Below are the records. Retype exactly the lines between the lines holding "D3: diode BAV21" and "C3: 10nF (+3V3, COM) -> none", inclusive.

╭─ WORKING DATA

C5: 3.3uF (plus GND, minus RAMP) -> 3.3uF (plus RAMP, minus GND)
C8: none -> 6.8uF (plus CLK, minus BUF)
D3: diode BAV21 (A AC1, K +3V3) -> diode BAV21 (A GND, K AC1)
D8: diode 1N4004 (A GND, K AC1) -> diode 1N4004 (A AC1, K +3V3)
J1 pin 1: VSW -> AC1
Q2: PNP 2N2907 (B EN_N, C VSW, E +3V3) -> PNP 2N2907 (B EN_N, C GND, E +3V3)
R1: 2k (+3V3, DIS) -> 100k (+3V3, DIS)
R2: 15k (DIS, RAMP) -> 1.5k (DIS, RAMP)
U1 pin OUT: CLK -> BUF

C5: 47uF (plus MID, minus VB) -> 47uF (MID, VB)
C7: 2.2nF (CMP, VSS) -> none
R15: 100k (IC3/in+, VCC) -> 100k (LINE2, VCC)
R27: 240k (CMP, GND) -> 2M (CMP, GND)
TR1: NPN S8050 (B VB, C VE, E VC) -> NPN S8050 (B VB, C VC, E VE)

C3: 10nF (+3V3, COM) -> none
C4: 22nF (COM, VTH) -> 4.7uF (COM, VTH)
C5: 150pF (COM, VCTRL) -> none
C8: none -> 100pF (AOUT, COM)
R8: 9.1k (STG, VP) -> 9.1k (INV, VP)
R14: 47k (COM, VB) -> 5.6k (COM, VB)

╰─

- WRITTEN RESPONSE -
D3: diode BAV21 (A AC1, K +3V3) -> diode BAV21 (A GND, K AC1)
D8: diode 1N4004 (A GND, K AC1) -> diode 1N4004 (A AC1, K +3V3)
J1 pin 1: VSW -> AC1
Q2: PNP 2N2907 (B EN_N, C VSW, E +3V3) -> PNP 2N2907 (B EN_N, C GND, E +3V3)
R1: 2k (+3V3, DIS) -> 100k (+3V3, DIS)
R2: 15k (DIS, RAMP) -> 1.5k (DIS, RAMP)
U1 pin OUT: CLK -> BUF

C5: 47uF (plus MID, minus VB) -> 47uF (MID, VB)
C7: 2.2nF (CMP, VSS) -> none
R15: 100k (IC3/in+, VCC) -> 100k (LINE2, VCC)
R27: 240k (CMP, GND) -> 2M (CMP, GND)
TR1: NPN S8050 (B VB, C VE, E VC) -> NPN S8050 (B VB, C VC, E VE)

C3: 10nF (+3V3, COM) -> none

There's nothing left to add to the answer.